__Supplied data__:

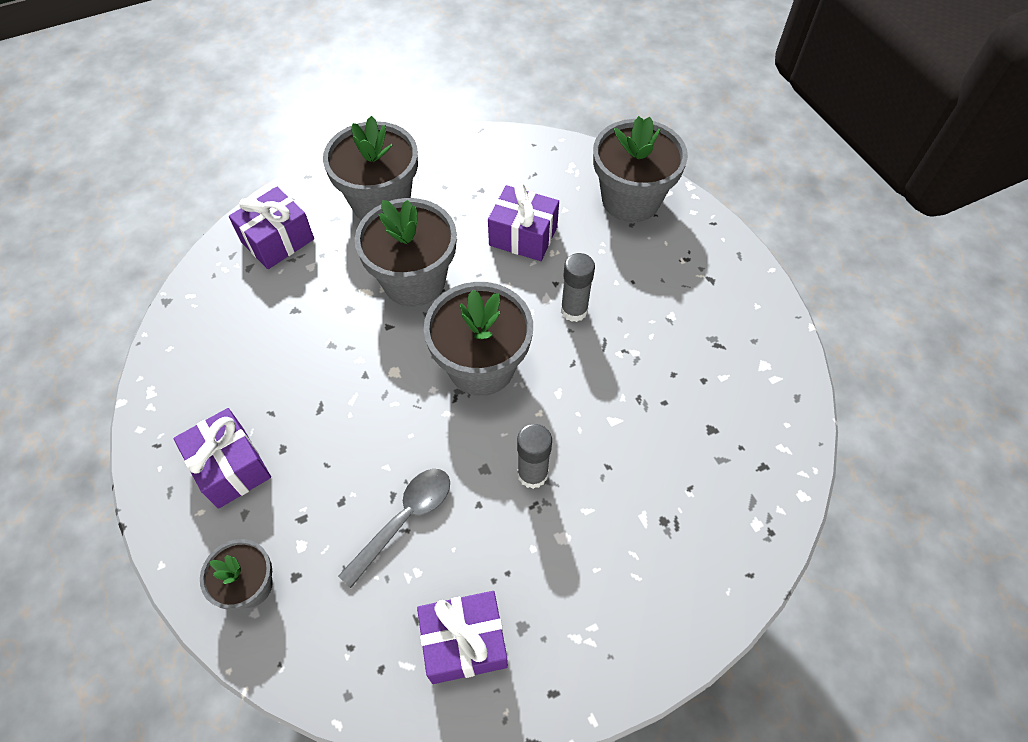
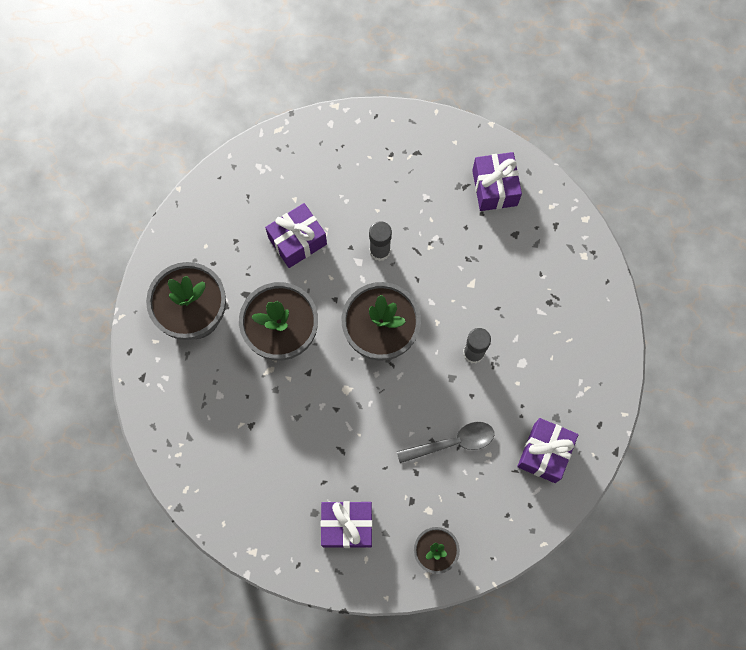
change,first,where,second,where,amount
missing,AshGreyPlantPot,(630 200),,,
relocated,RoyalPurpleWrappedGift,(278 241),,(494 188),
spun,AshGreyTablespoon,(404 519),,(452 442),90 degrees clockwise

__What the exercise asks__: Every line of the data should be copied as it stands, without the images.

__Reply to the exercise__:
change,first,where,second,where,amount
missing,AshGreyPlantPot,(630 200),,,
relocated,RoyalPurpleWrappedGift,(278 241),,(494 188),
spun,AshGreyTablespoon,(404 519),,(452 442),90 degrees clockwise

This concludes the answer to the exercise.